[Work order]: Output every record word for word, minus the pictures.

[Data extracted from a collection]:
------

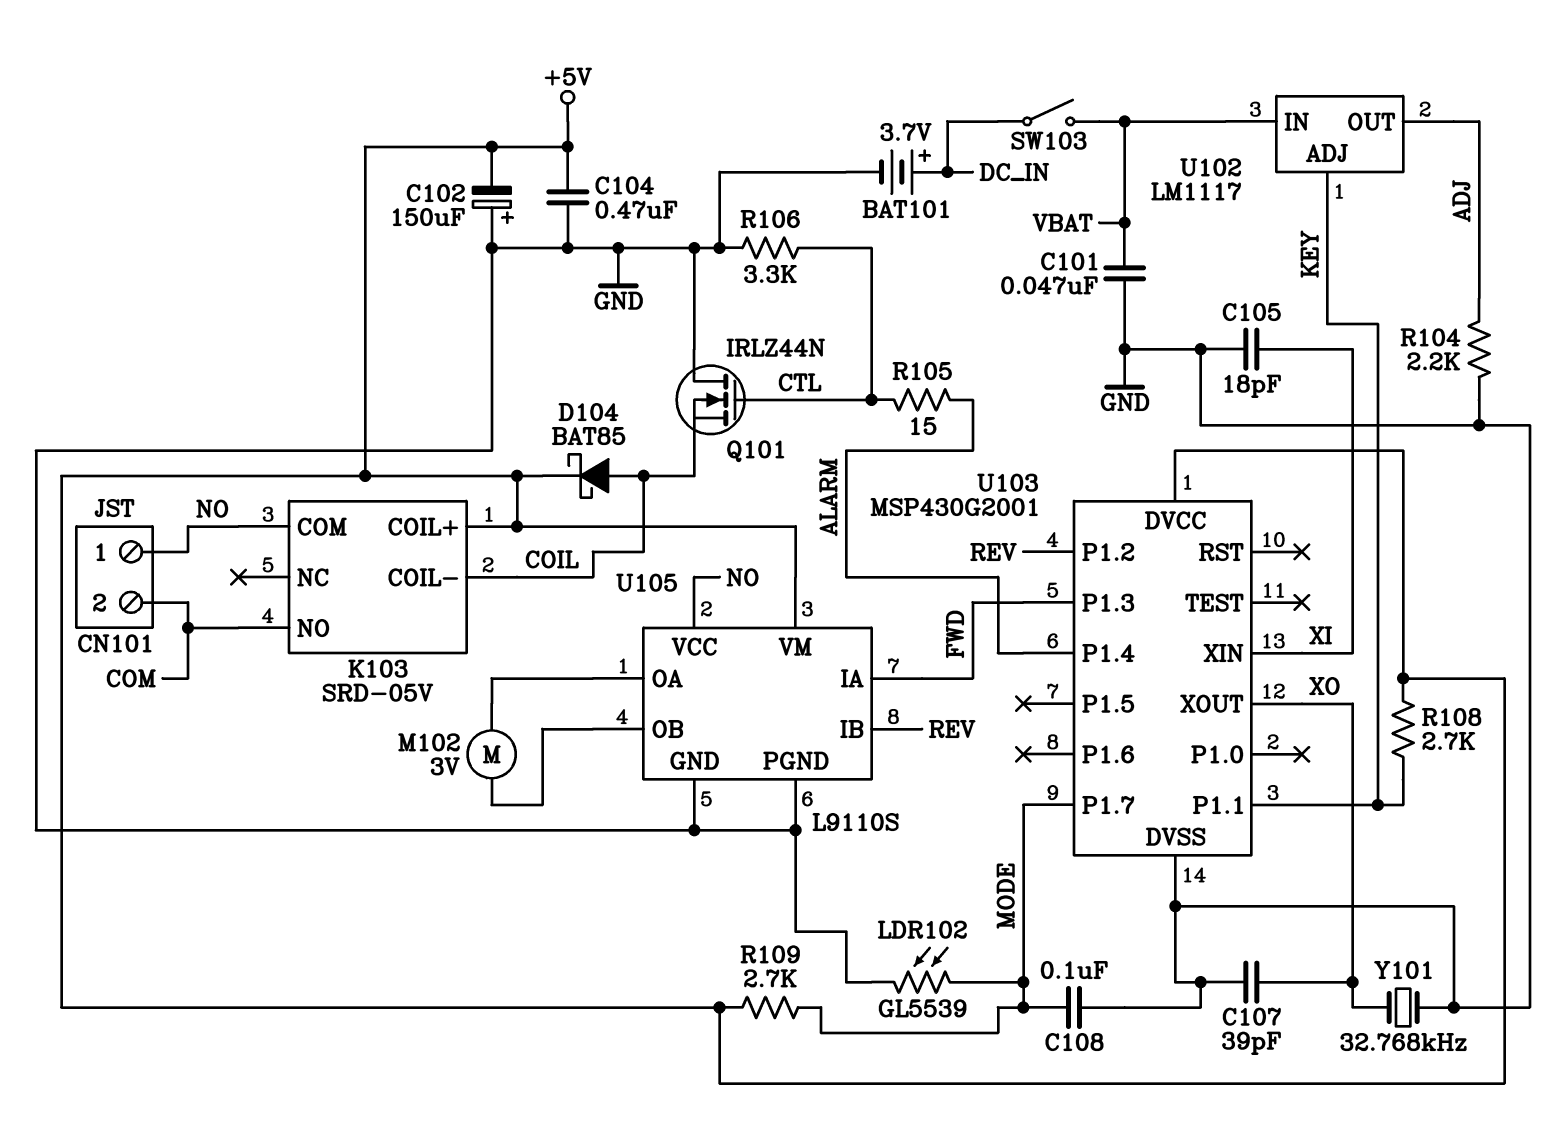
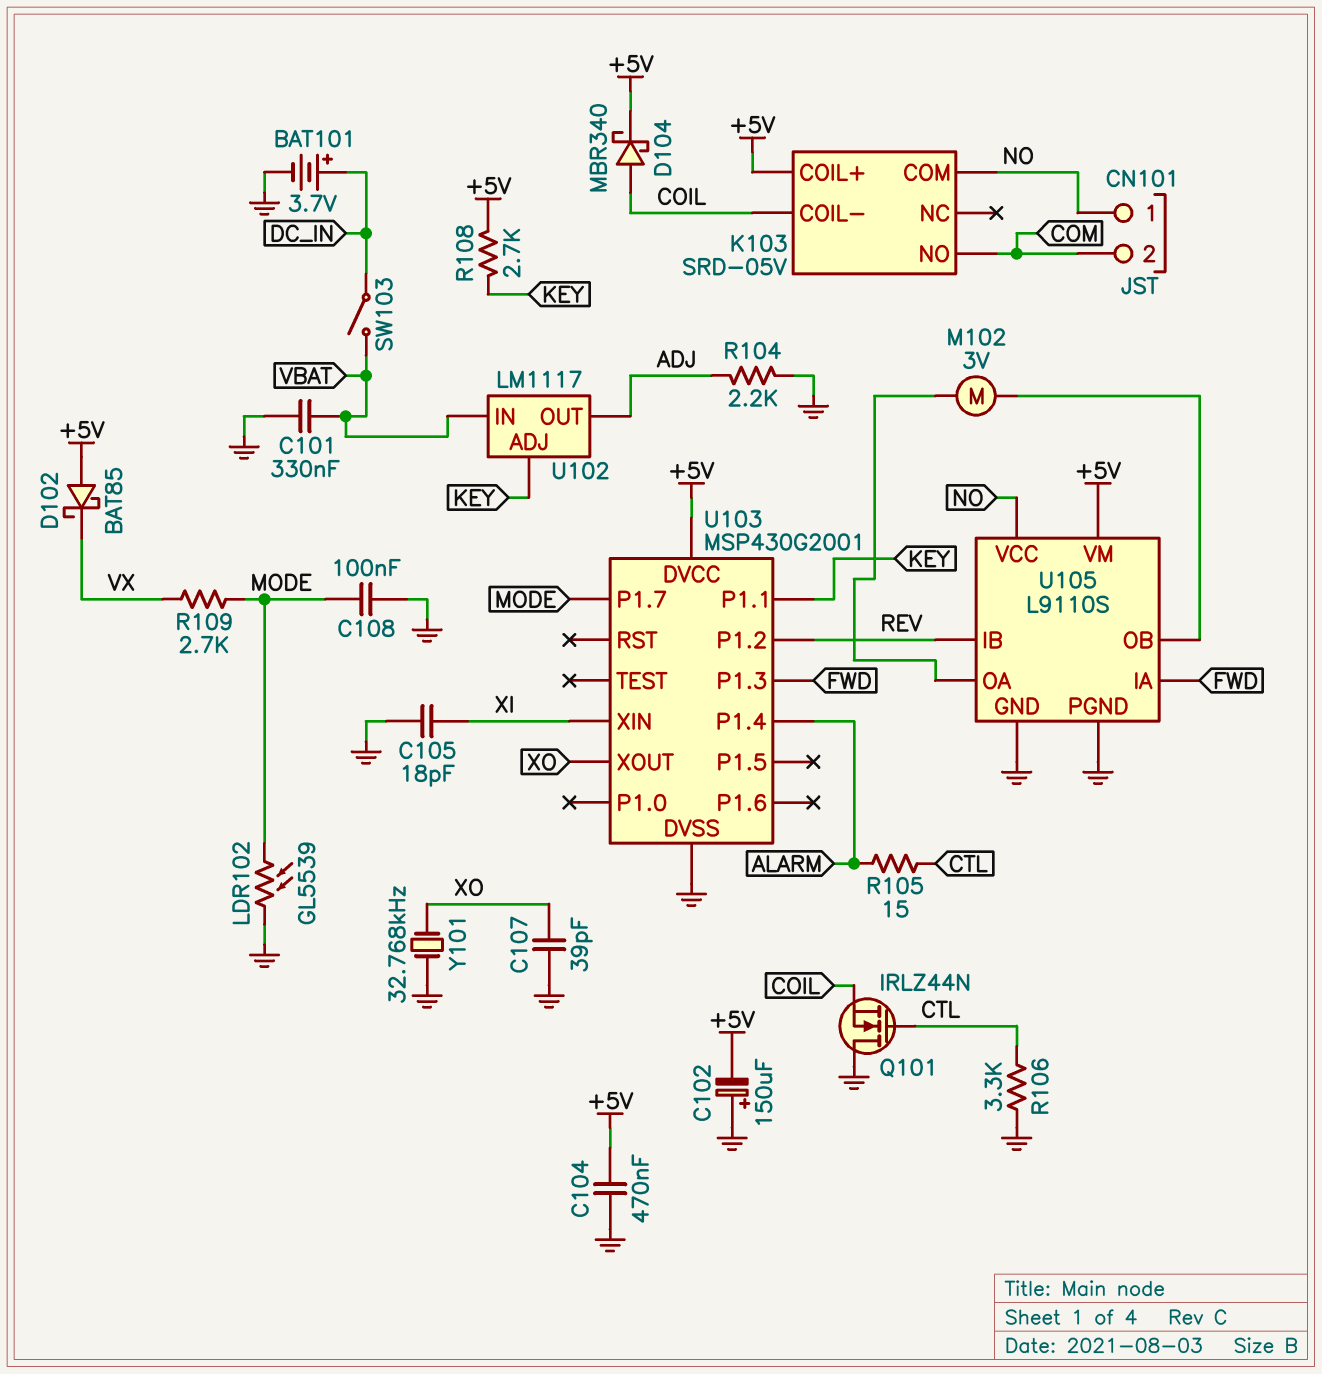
C101: 47nF (GND, VBAT) -> 330nF (GND, VBAT)
D102: none -> schottky BAT85 (A +5V, K VX)
D104: schottky BAT85 (A COIL, K +5V) -> schottky MBR340 (A COIL, K +5V)
R109: 2.7k (+5V, MODE) -> 2.7k (MODE, VX)

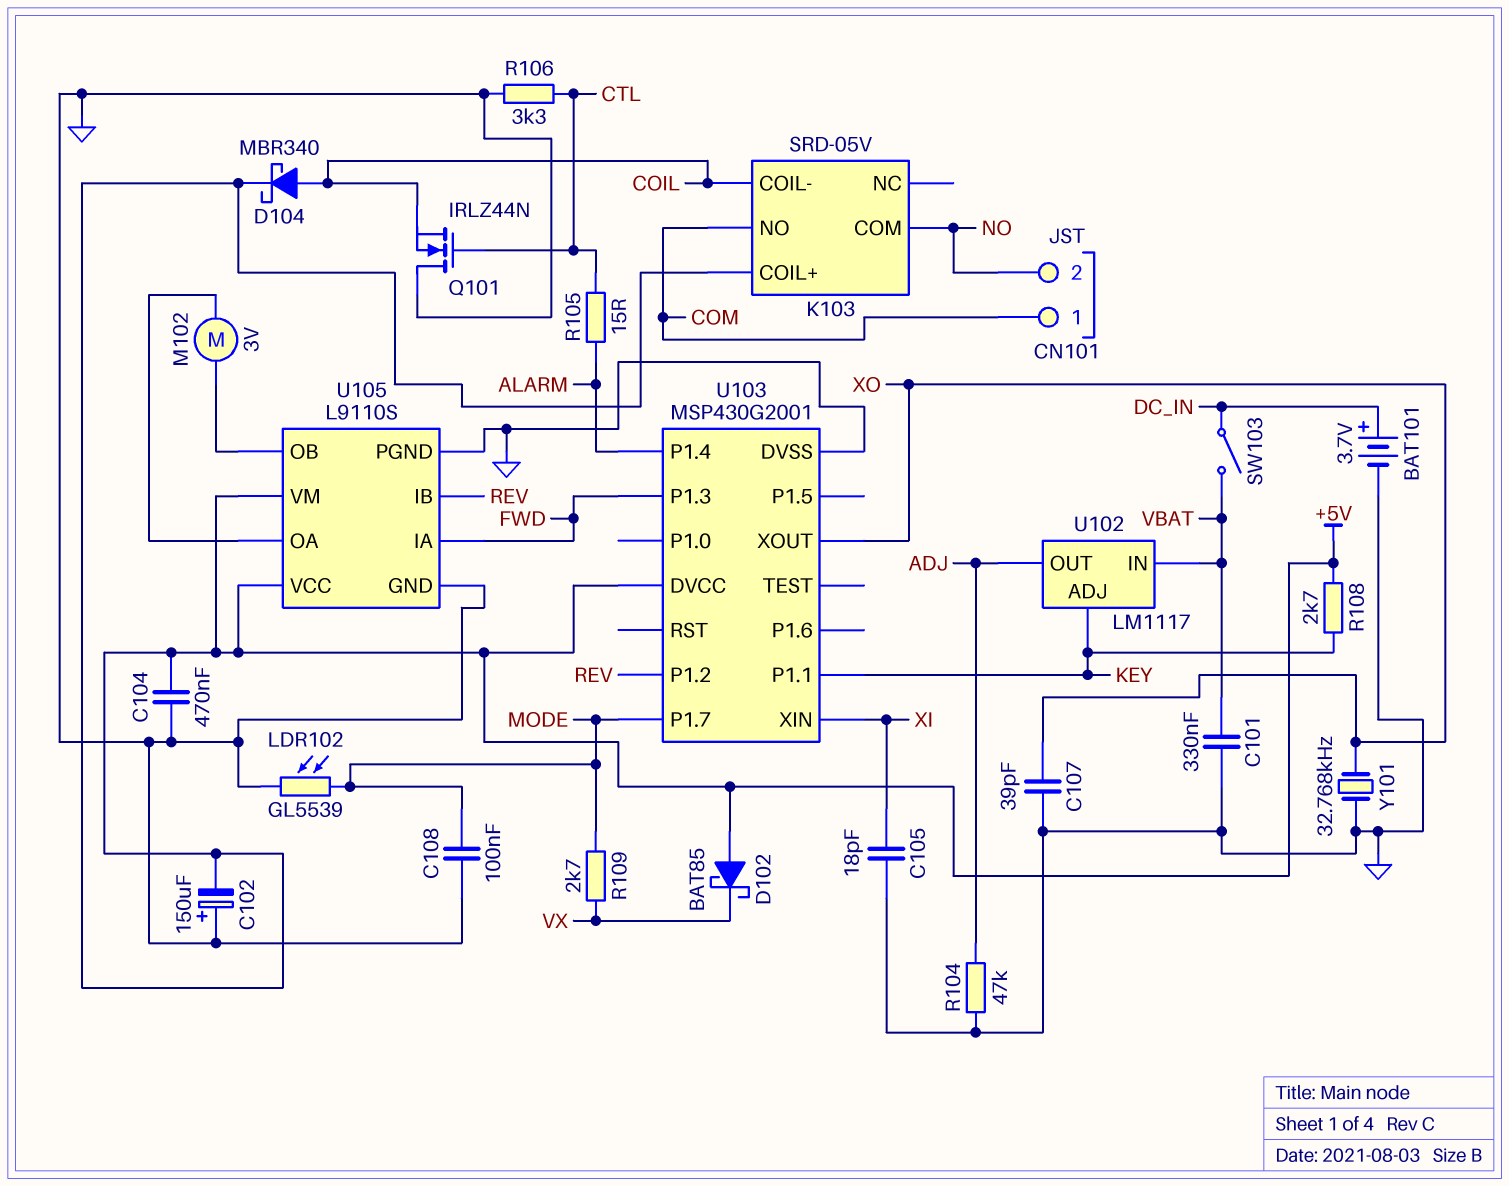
CN101 pin 1: NO -> COM
CN101 pin 2: COM -> NO
R104: 2.2k (ADJ, GND) -> 47k (ADJ, GND)
U105 pin VCC: NO -> +5V

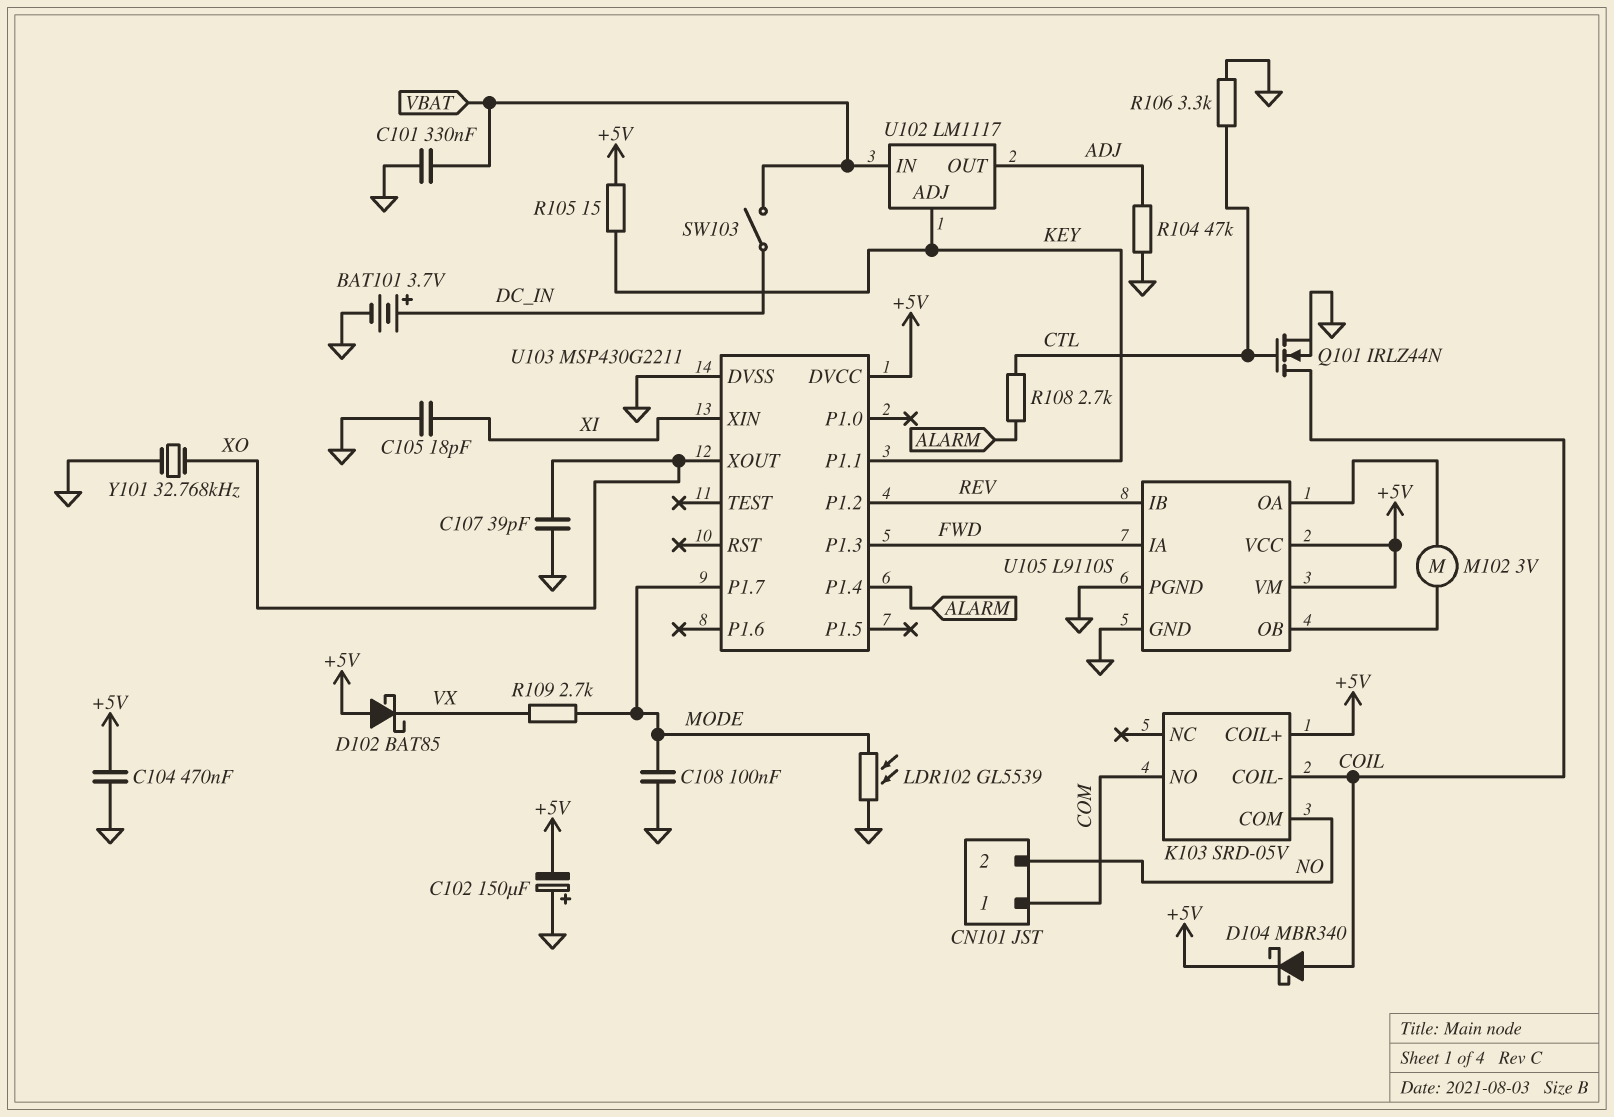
Q101: NMOS IRLZ44N (G CTL, D GND, S COIL) -> NMOS IRLZ44N (G CTL, D COIL, S GND)
R105: 15 (ALARM, CTL) -> 15 (+5V, KEY)
R108: 2.7k (+5V, KEY) -> 2.7k (ALARM, CTL)
U103: MSP430G2001 -> MSP430G2211

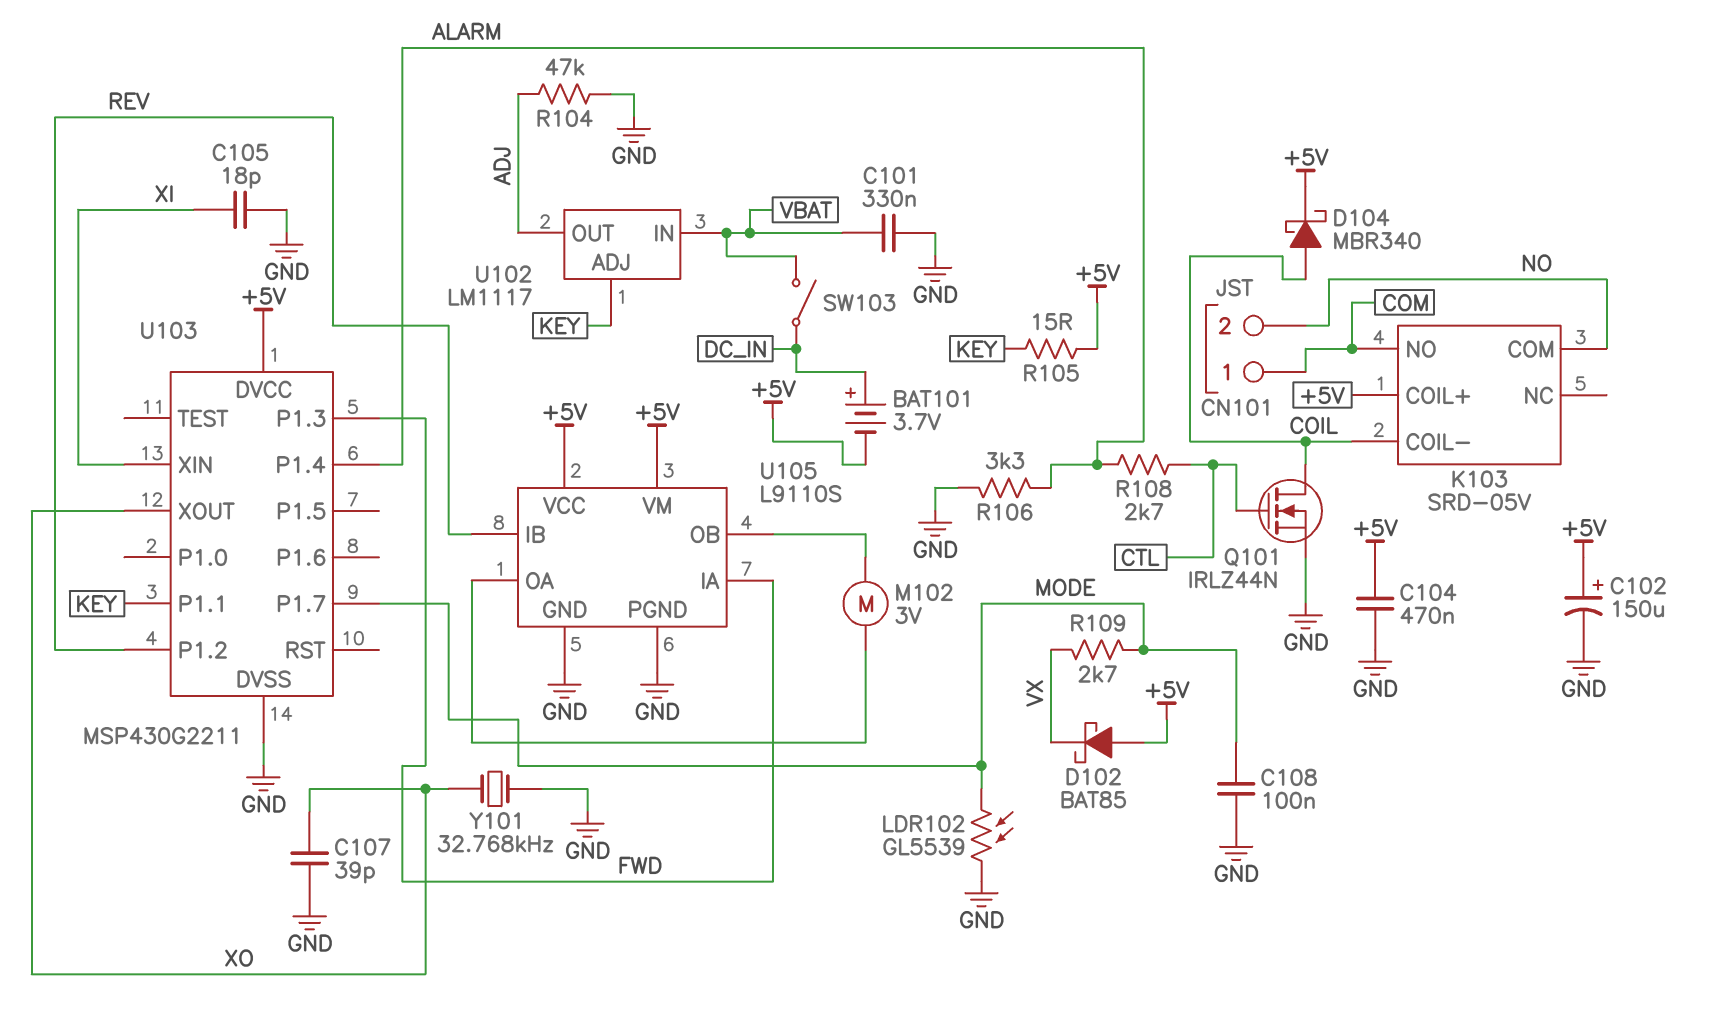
BAT101: 3.7V (plus DC_IN, minus GND) -> 3.7V (plus DC_IN, minus +5V)
C102: 150uF (plus GND, minus +5V) -> 150uF (plus +5V, minus GND)
R106: 3.3k (CTL, GND) -> 3.3k (ALARM, GND)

------

[Result for this task]:
C101: 47nF (GND, VBAT) -> 330nF (GND, VBAT)
D102: none -> schottky BAT85 (A +5V, K VX)
D104: schottky BAT85 (A COIL, K +5V) -> schottky MBR340 (A COIL, K +5V)
R109: 2.7k (+5V, MODE) -> 2.7k (MODE, VX)

CN101 pin 1: NO -> COM
CN101 pin 2: COM -> NO
R104: 2.2k (ADJ, GND) -> 47k (ADJ, GND)
U105 pin VCC: NO -> +5V

Q101: NMOS IRLZ44N (G CTL, D GND, S COIL) -> NMOS IRLZ44N (G CTL, D COIL, S GND)
R105: 15 (ALARM, CTL) -> 15 (+5V, KEY)
R108: 2.7k (+5V, KEY) -> 2.7k (ALARM, CTL)
U103: MSP430G2001 -> MSP430G2211

BAT101: 3.7V (plus DC_IN, minus GND) -> 3.7V (plus DC_IN, minus +5V)
C102: 150uF (plus GND, minus +5V) -> 150uF (plus +5V, minus GND)
R106: 3.3k (CTL, GND) -> 3.3k (ALARM, GND)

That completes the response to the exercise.